— ASSIGNMENT —
Only one stretch of the data below should be repeated: the lines from the line containing "turquoise tree [39,223,103,309] -> none" through the line containing "turquoise headphones [215,236,323,317]", inclusive, exactly as they are.

----- RAW DATA -----

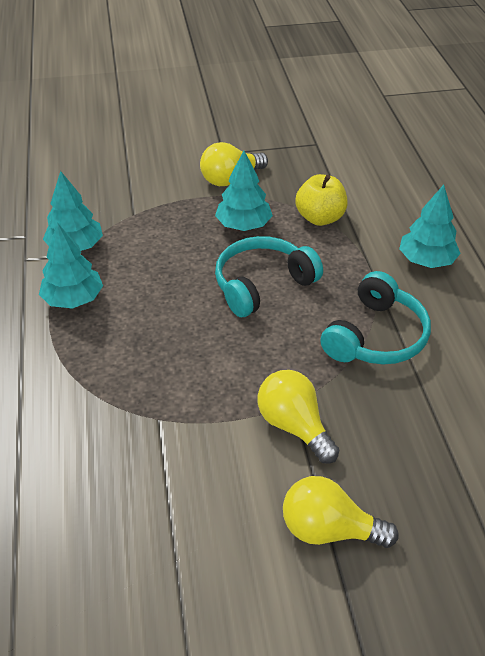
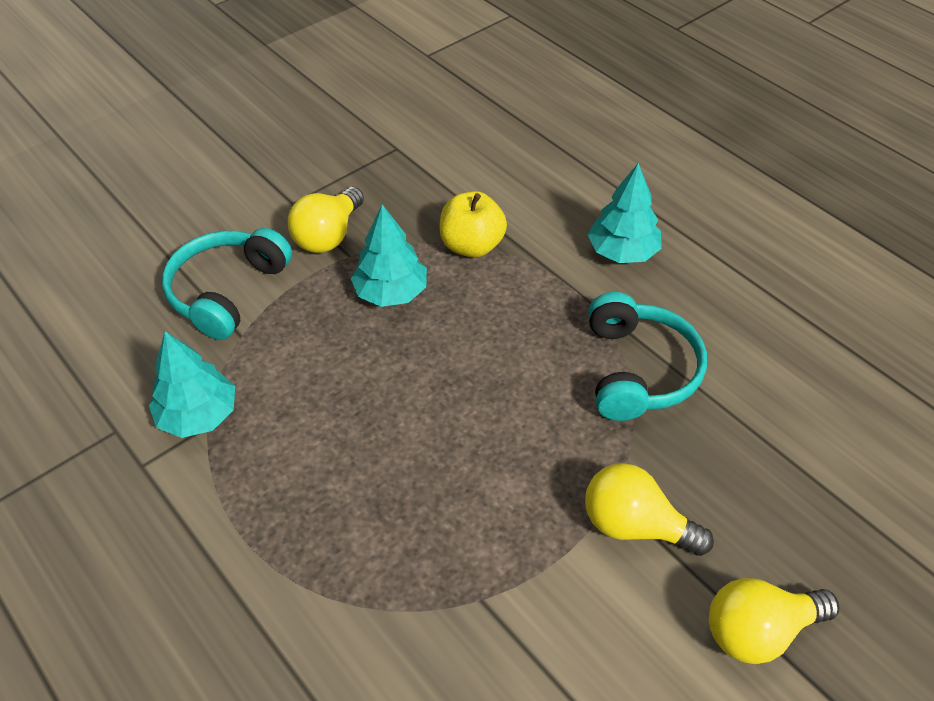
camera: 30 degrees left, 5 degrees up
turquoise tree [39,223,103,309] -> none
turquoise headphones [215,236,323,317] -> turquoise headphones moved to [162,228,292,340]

-----
----- RAW DATA -----

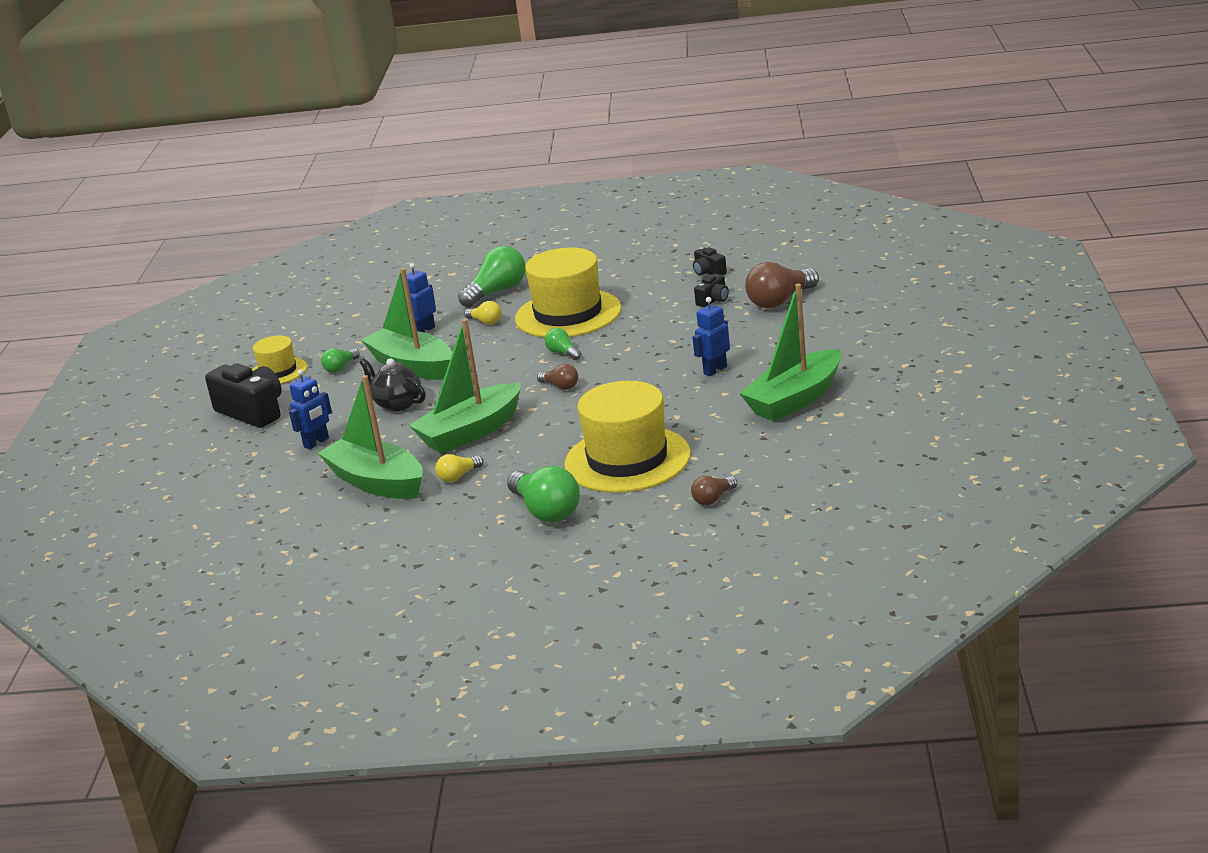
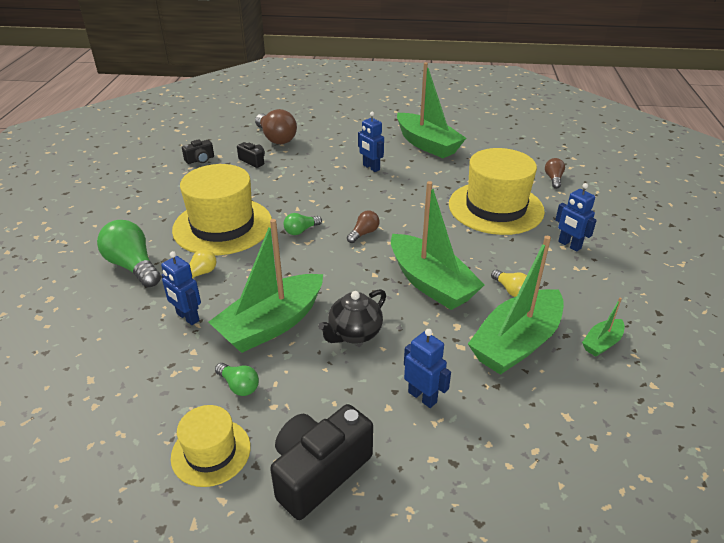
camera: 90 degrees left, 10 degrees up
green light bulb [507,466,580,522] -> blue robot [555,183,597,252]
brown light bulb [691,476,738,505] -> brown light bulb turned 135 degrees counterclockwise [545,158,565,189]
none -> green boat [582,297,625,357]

-----

— FINAL ANSWER —
turquoise tree [39,223,103,309] -> none
turquoise headphones [215,236,323,317] -> turquoise headphones moved to [162,228,292,340]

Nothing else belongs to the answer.